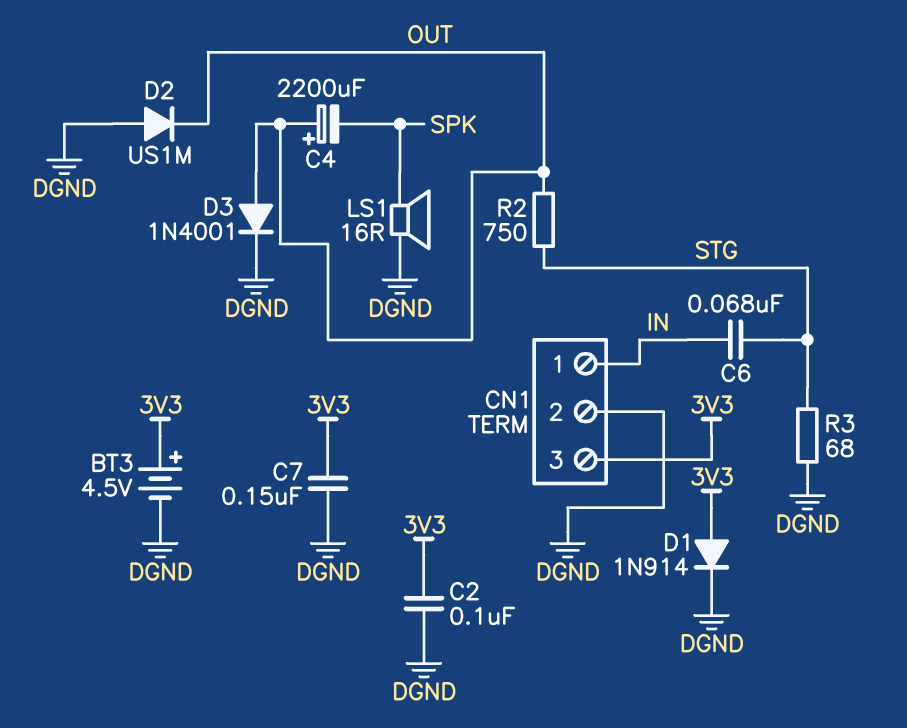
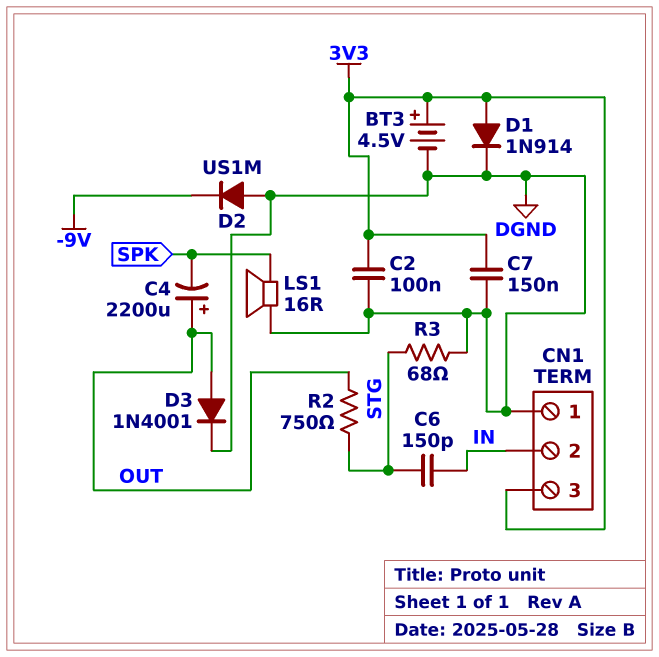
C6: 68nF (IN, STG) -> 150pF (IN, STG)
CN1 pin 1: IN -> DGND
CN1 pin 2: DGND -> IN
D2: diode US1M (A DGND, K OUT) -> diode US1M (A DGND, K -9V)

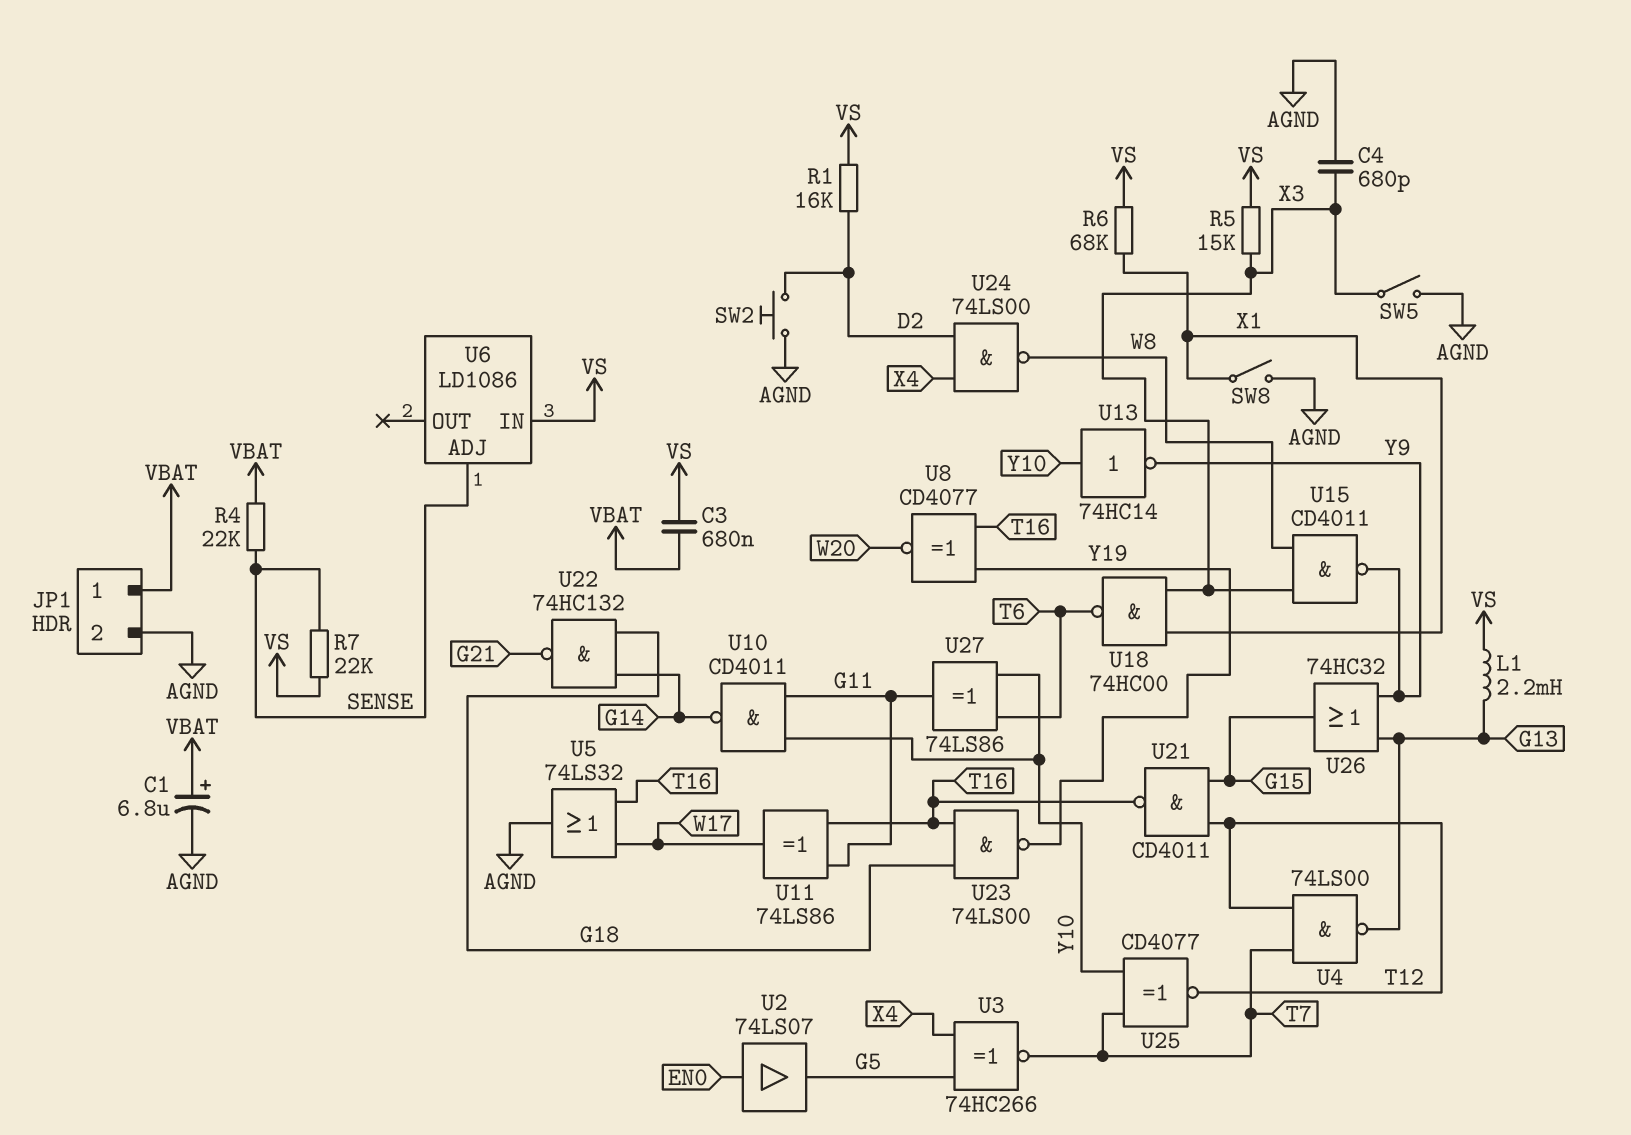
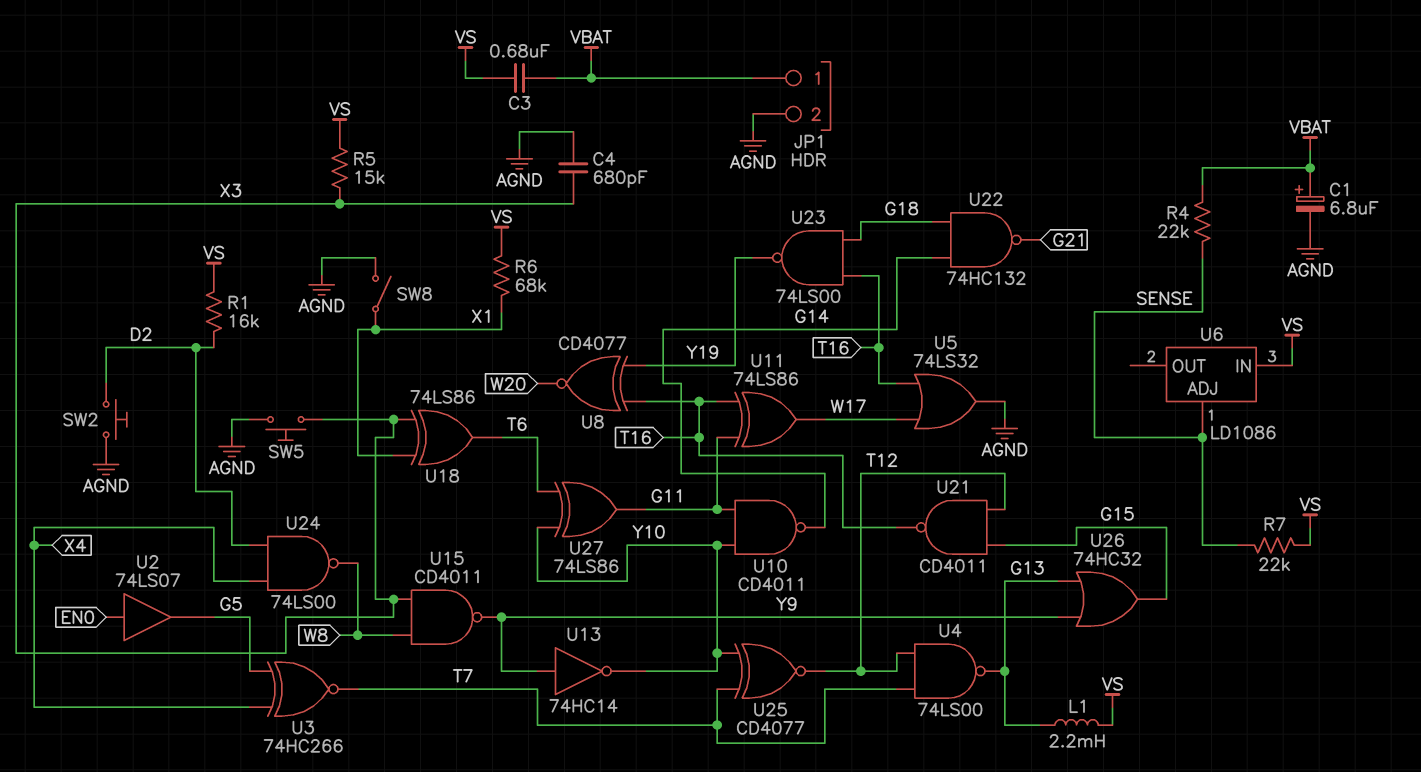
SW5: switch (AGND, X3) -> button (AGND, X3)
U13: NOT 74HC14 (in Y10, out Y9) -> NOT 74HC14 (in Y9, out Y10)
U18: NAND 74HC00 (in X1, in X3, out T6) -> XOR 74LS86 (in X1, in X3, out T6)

◇ ◇ ◇

• **TASK INSTRUCTIONS**
What is the number of lines in the data that hold the string "DGND"? Answer with the number only.

• **TASK RESPONSE**
3